====== Given data
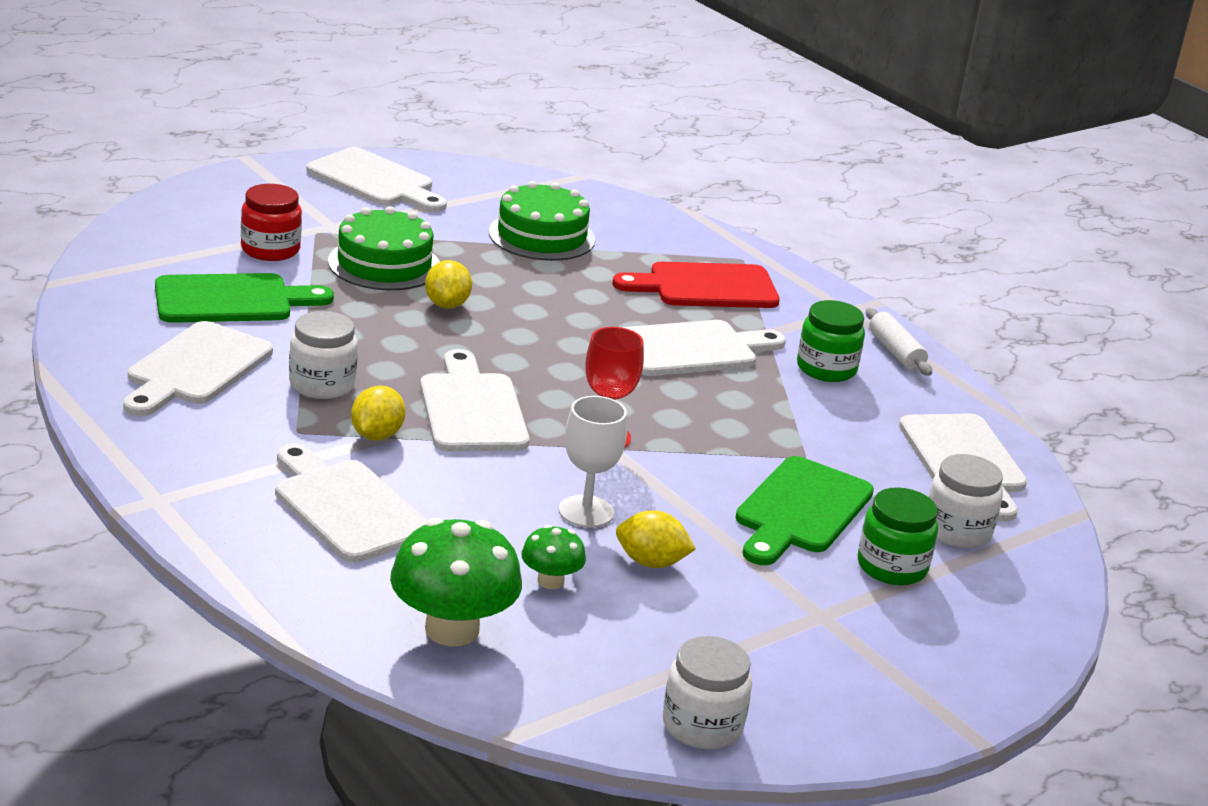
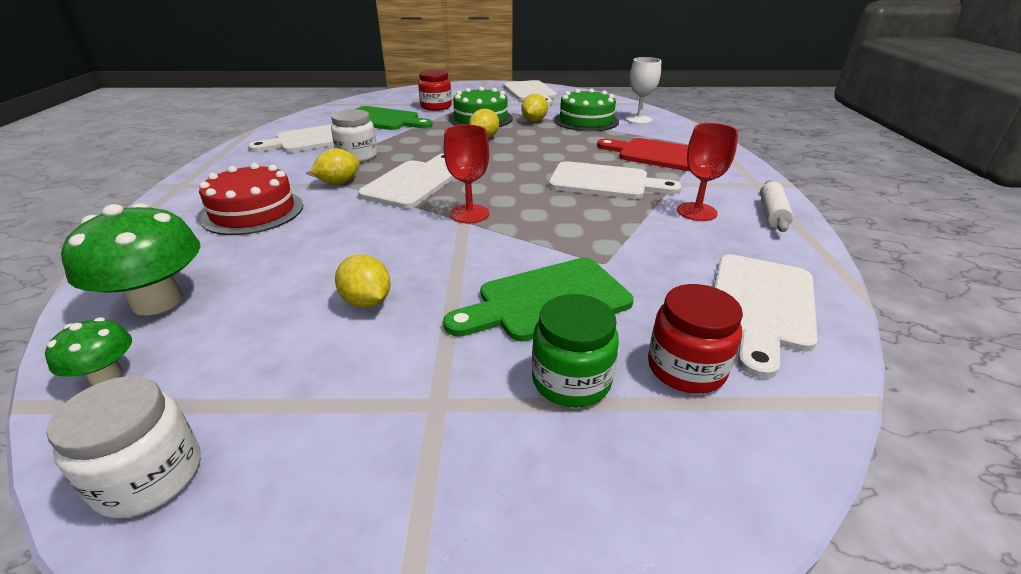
camera: 40 degrees right, 5 degrees up
white cutting board [275,443,428,562] -> red cake [199,163,304,235]
green mushroom [521,525,586,589] -> green mushroom moved to [45,317,132,385]
white goblet [559,396,627,528] -> white goblet moved to [626,57,661,124]
green jar [797,300,865,382] -> red goblet [677,123,738,221]
white jar [928,454,1003,548] -> red jar [648,284,743,394]
none -> yellow lemon [522,94,548,122]

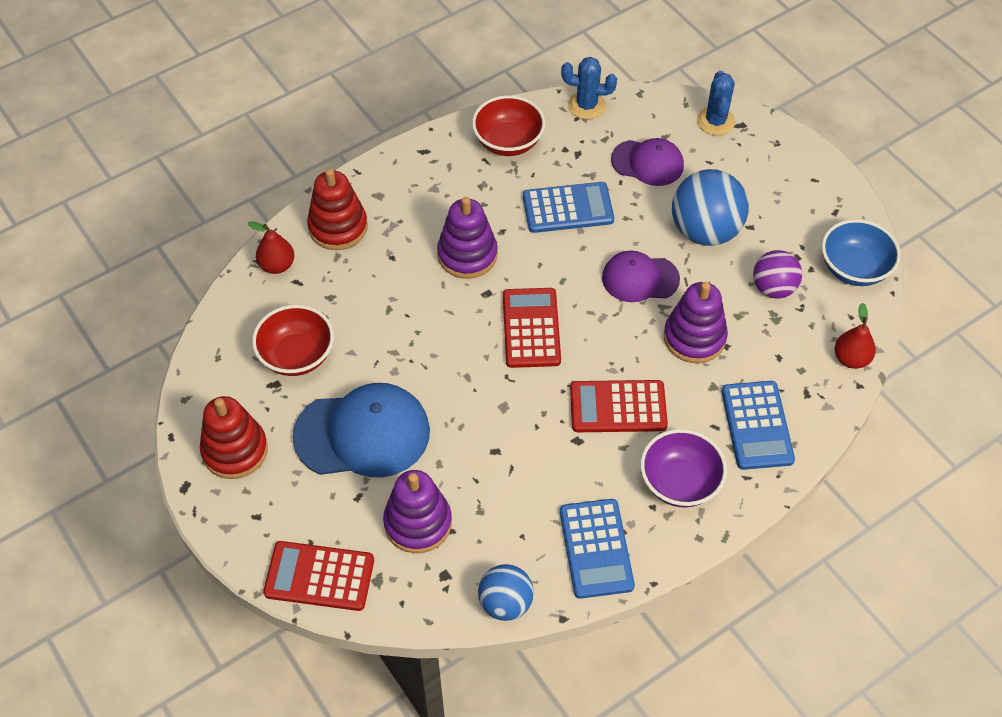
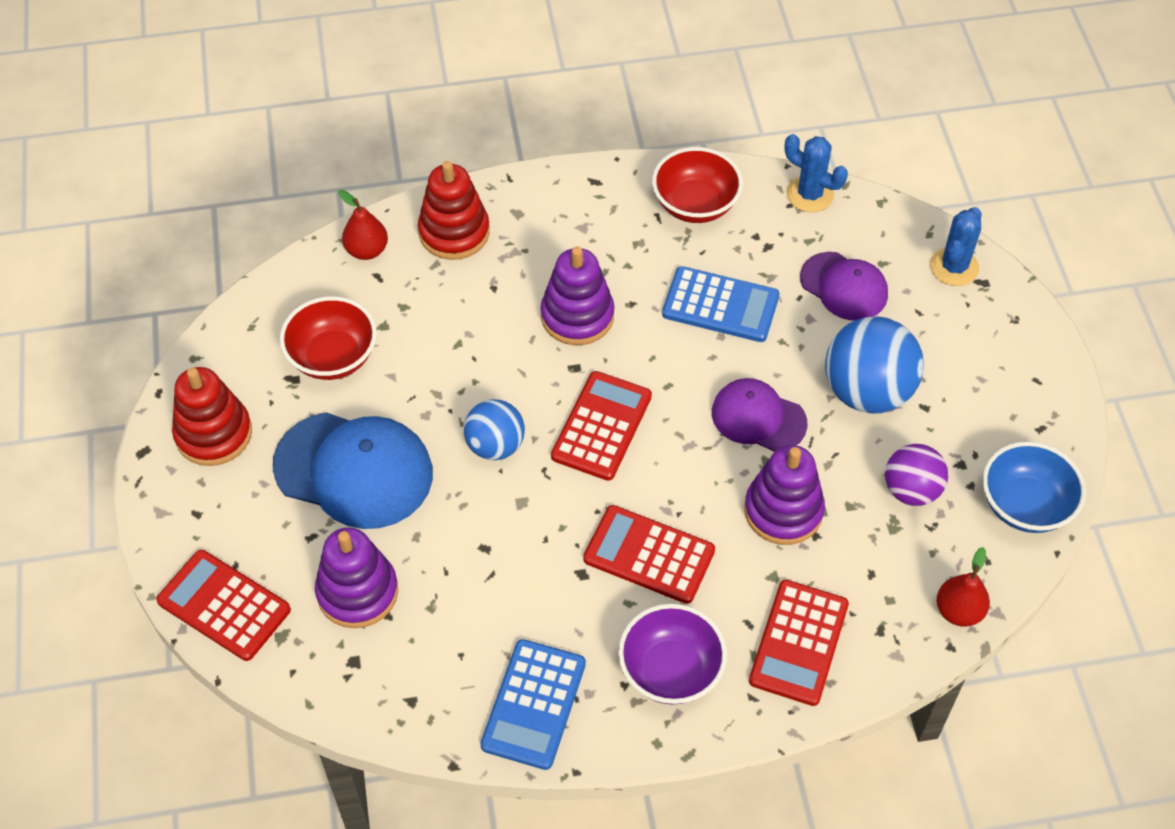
camera: 25 degrees right, 0 degrees up
blue ball [478,564,534,621] -> blue ball moved to [464,399,525,460]
blue calculator [722,381,795,470] -> red calculator [749,580,849,706]

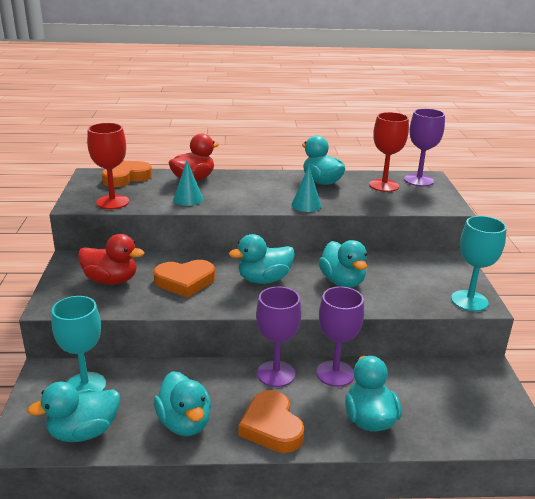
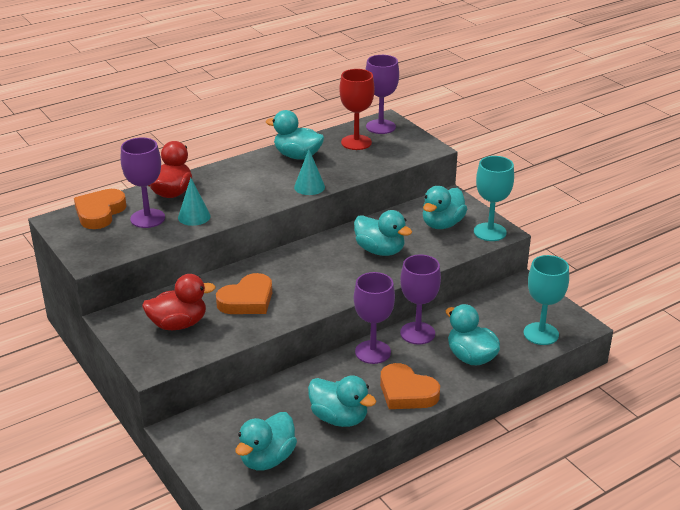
camera: 30 degrees left, 5 degrees up
turquoise goblet [51,296,106,392] -> turquoise goblet moved to [524,255,569,345]
red goblet [87,123,129,209] -> none
turquoise duck [229,234,295,284] -> turquoise duck moved to [422,186,467,229]
none -> purple goblet [121,137,165,228]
============
▸ **Problem statement**: Retype the entries above word for word, minus any images.

▸ **Response**:
camera: 40 degrees right, 5 degrees up
white cutting board [275,443,428,562] -> red cake [199,163,304,235]
green mushroom [521,525,586,589] -> green mushroom moved to [45,317,132,385]
white goblet [559,396,627,528] -> white goblet moved to [626,57,661,124]
green jar [797,300,865,382] -> red goblet [677,123,738,221]
white jar [928,454,1003,548] -> red jar [648,284,743,394]
none -> yellow lemon [522,94,548,122]

camera: 25 degrees right, 0 degrees up
blue ball [478,564,534,621] -> blue ball moved to [464,399,525,460]
blue calculator [722,381,795,470] -> red calculator [749,580,849,706]

camera: 30 degrees left, 5 degrees up
turquoise goblet [51,296,106,392] -> turquoise goblet moved to [524,255,569,345]
red goblet [87,123,129,209] -> none
turquoise duck [229,234,295,284] -> turquoise duck moved to [422,186,467,229]
none -> purple goblet [121,137,165,228]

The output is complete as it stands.